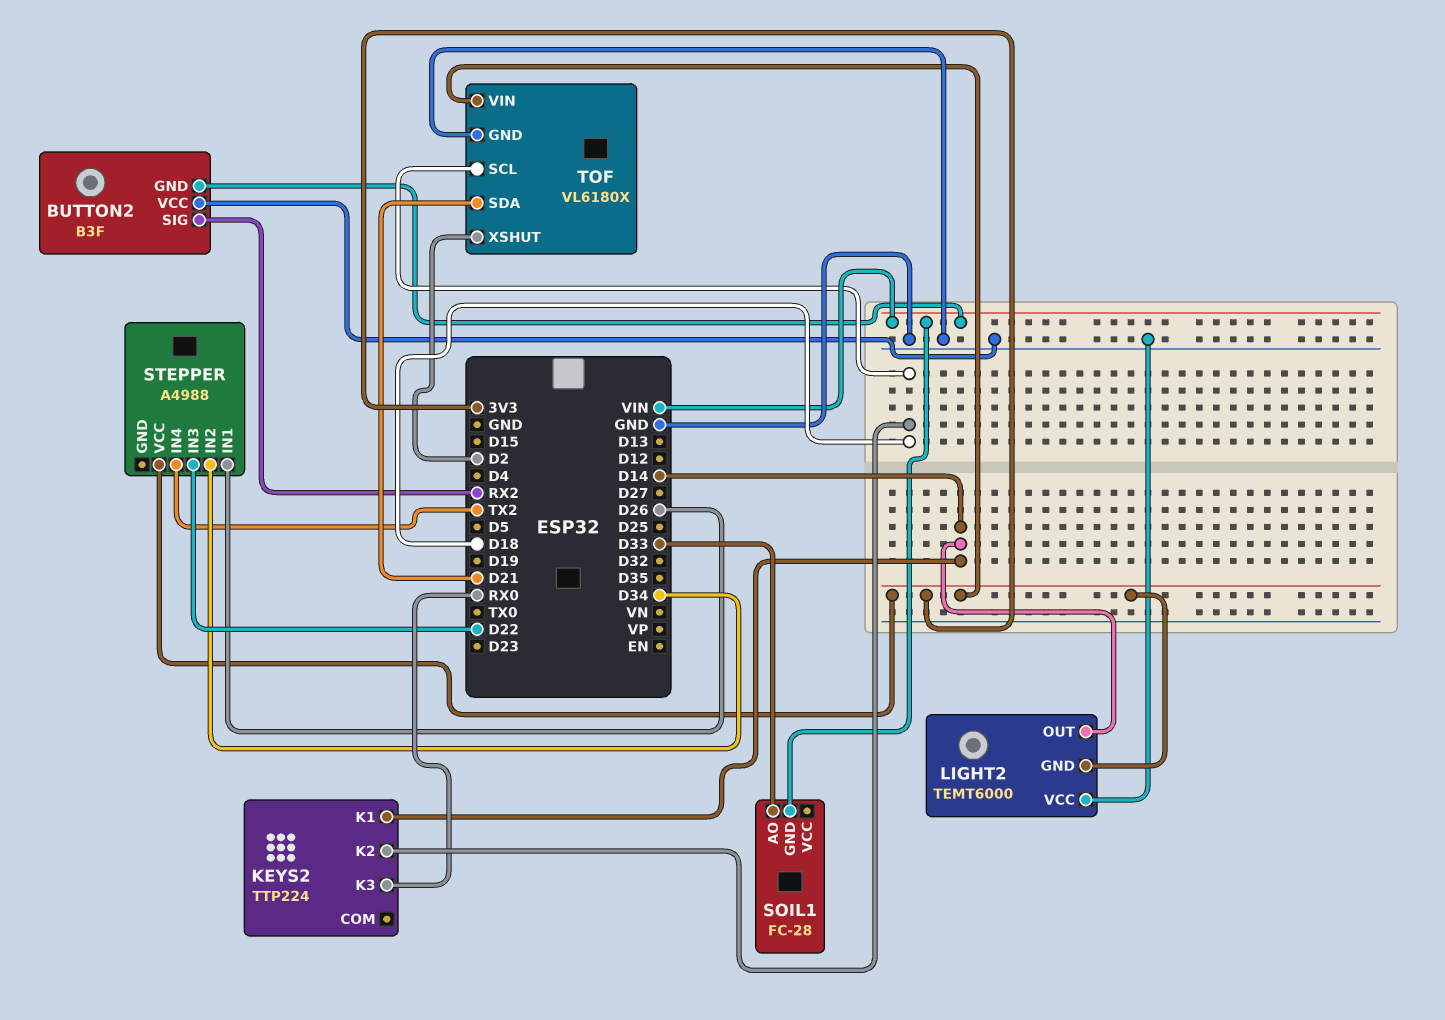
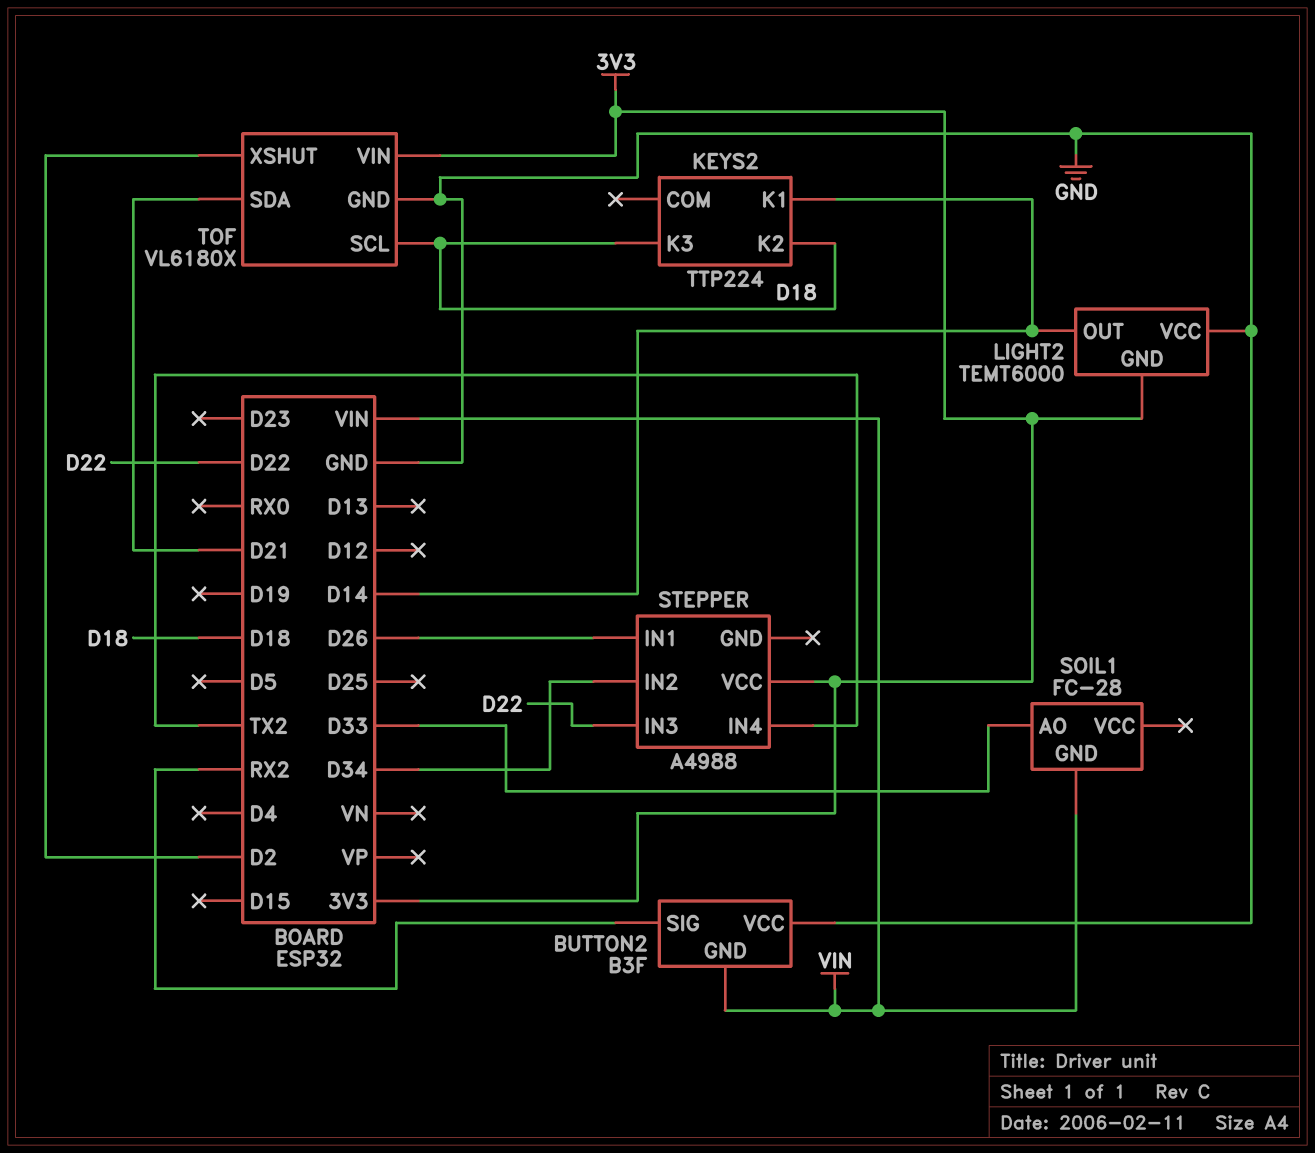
KEYS2 pin K3: RX0 -> D18

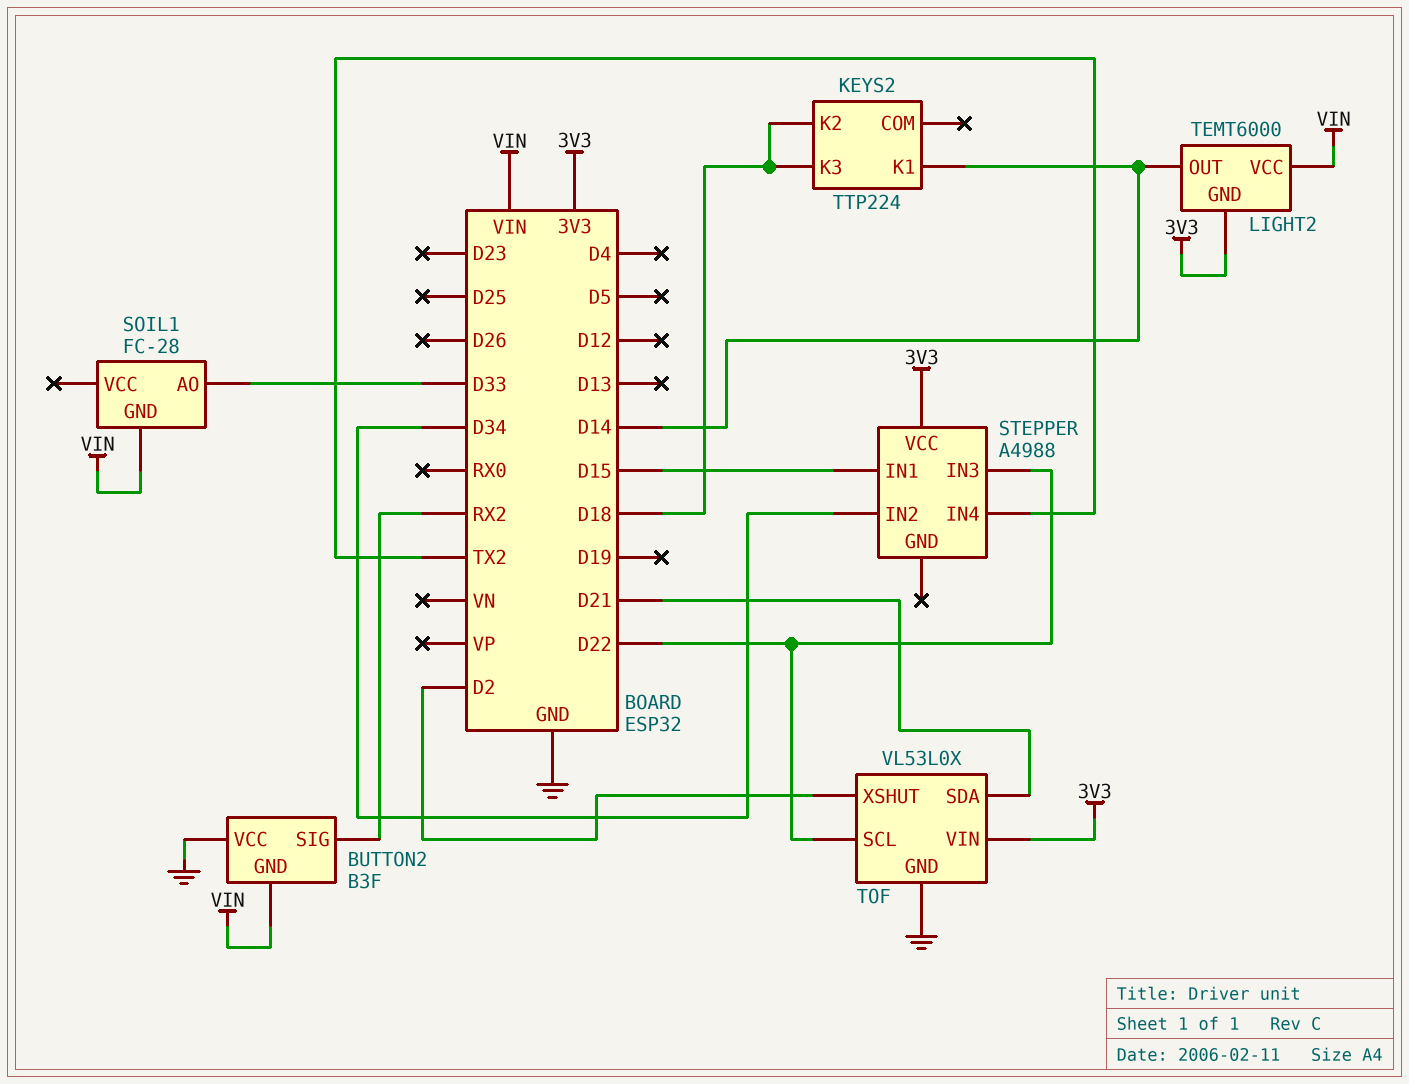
LIGHT2 pin VCC: GND -> VIN
STEPPER pin IN1: D26 -> D15
TOF: VL6180X -> VL53L0X
TOF pin SCL: D18 -> D22

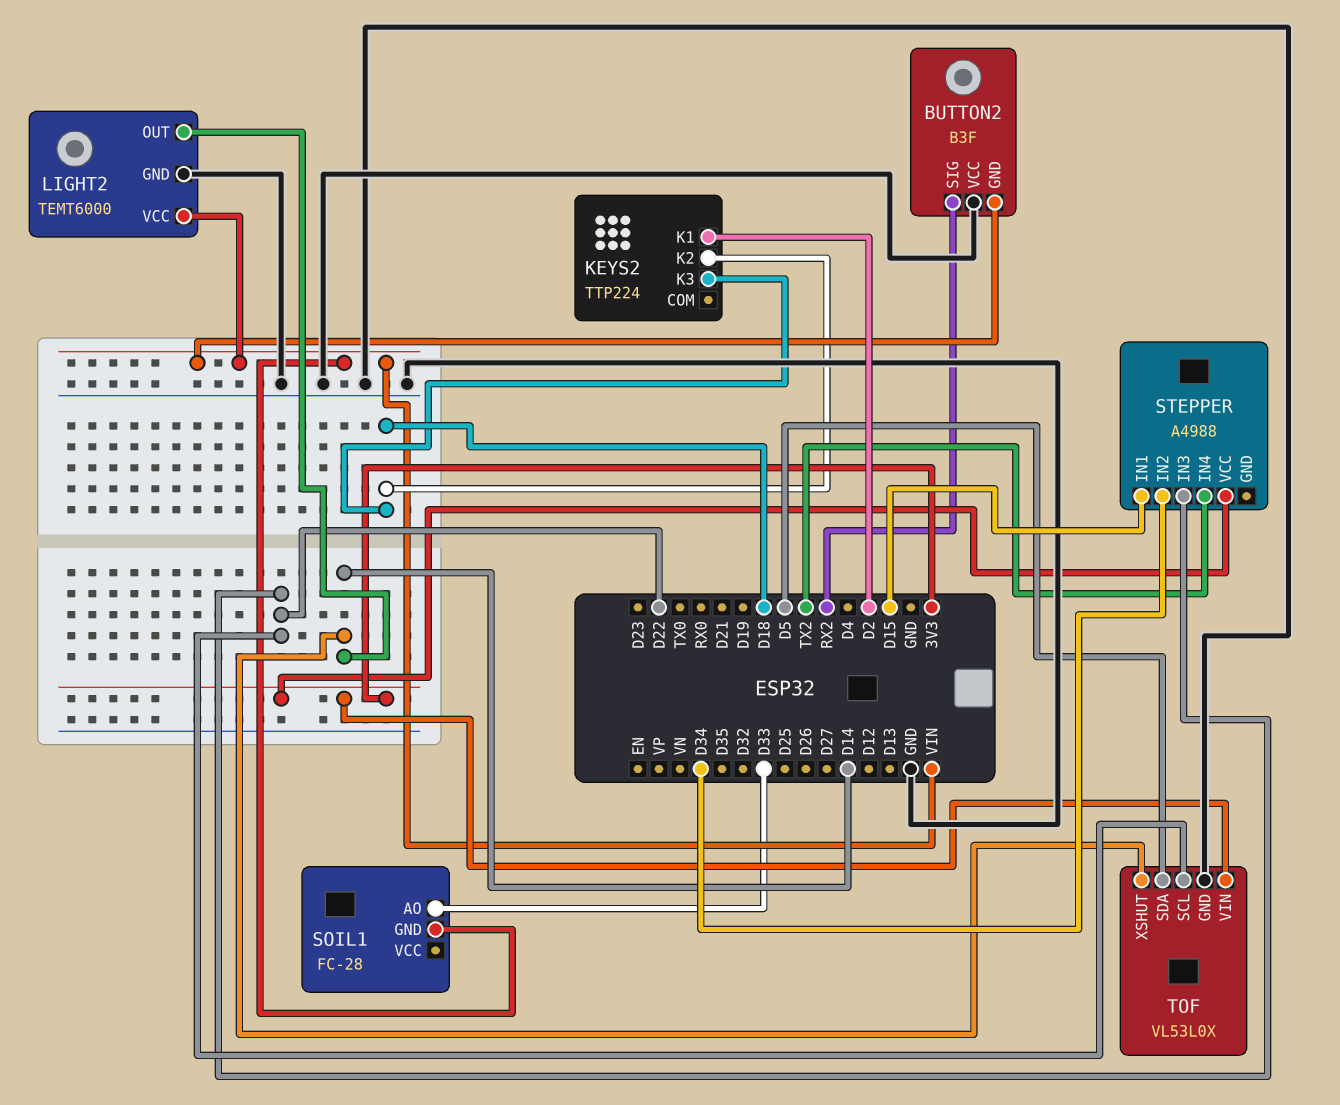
KEYS2 pin K1: D14 -> D2
LIGHT2 pin GND: 3V3 -> GND
TOF pin SDA: D21 -> D5
TOF pin XSHUT: D2 -> D14

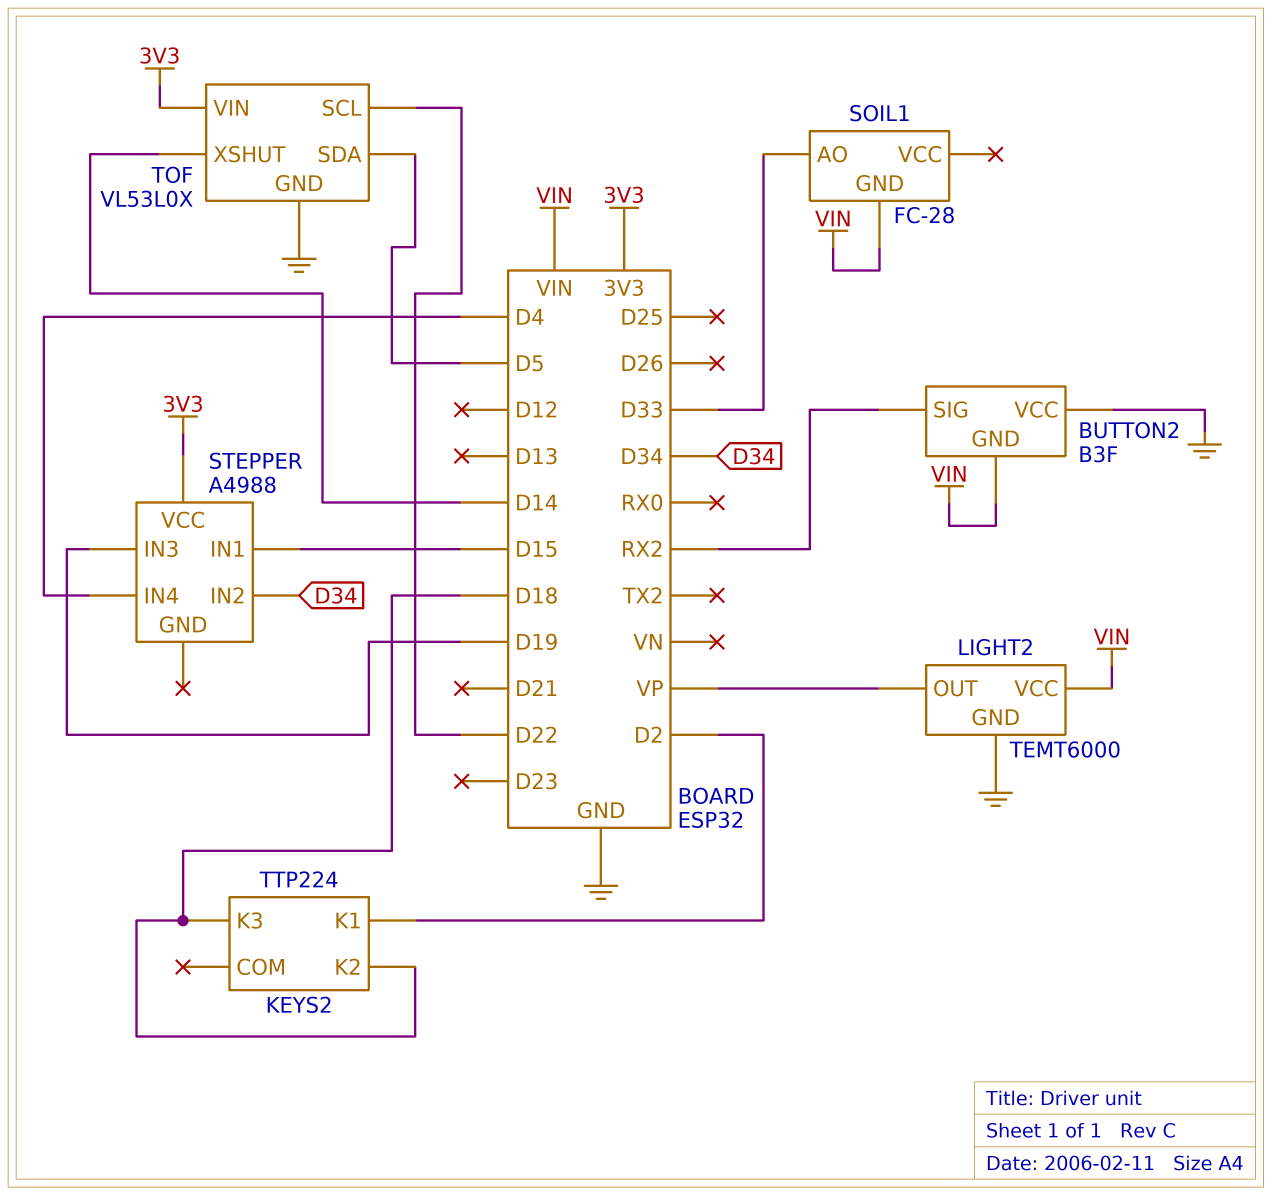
LIGHT2 pin OUT: D14 -> VP
STEPPER pin IN3: D22 -> D19
STEPPER pin IN4: TX2 -> D4

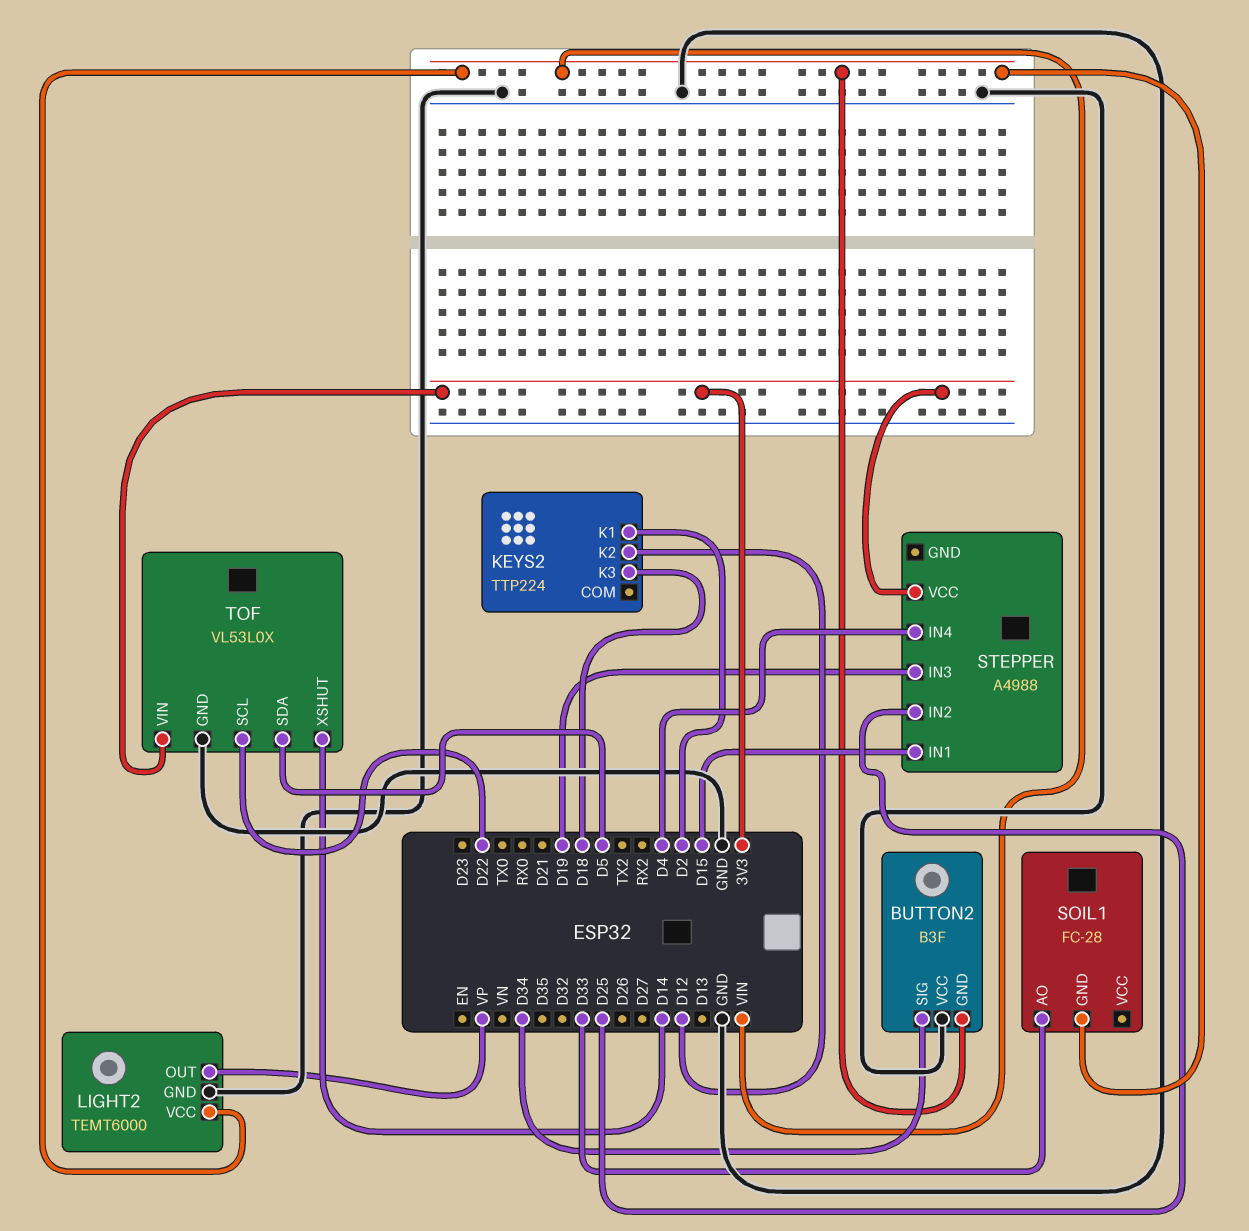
BUTTON2 pin SIG: RX2 -> D34
KEYS2 pin K2: D18 -> D12
STEPPER pin IN2: D34 -> D25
▬▬▬
**Task details:**
Print the material word for word; images are to be left out.

**Worked solution:**
KEYS2 pin K3: RX0 -> D18

LIGHT2 pin VCC: GND -> VIN
STEPPER pin IN1: D26 -> D15
TOF: VL6180X -> VL53L0X
TOF pin SCL: D18 -> D22

KEYS2 pin K1: D14 -> D2
LIGHT2 pin GND: 3V3 -> GND
TOF pin SDA: D21 -> D5
TOF pin XSHUT: D2 -> D14

LIGHT2 pin OUT: D14 -> VP
STEPPER pin IN3: D22 -> D19
STEPPER pin IN4: TX2 -> D4

BUTTON2 pin SIG: RX2 -> D34
KEYS2 pin K2: D18 -> D12
STEPPER pin IN2: D34 -> D25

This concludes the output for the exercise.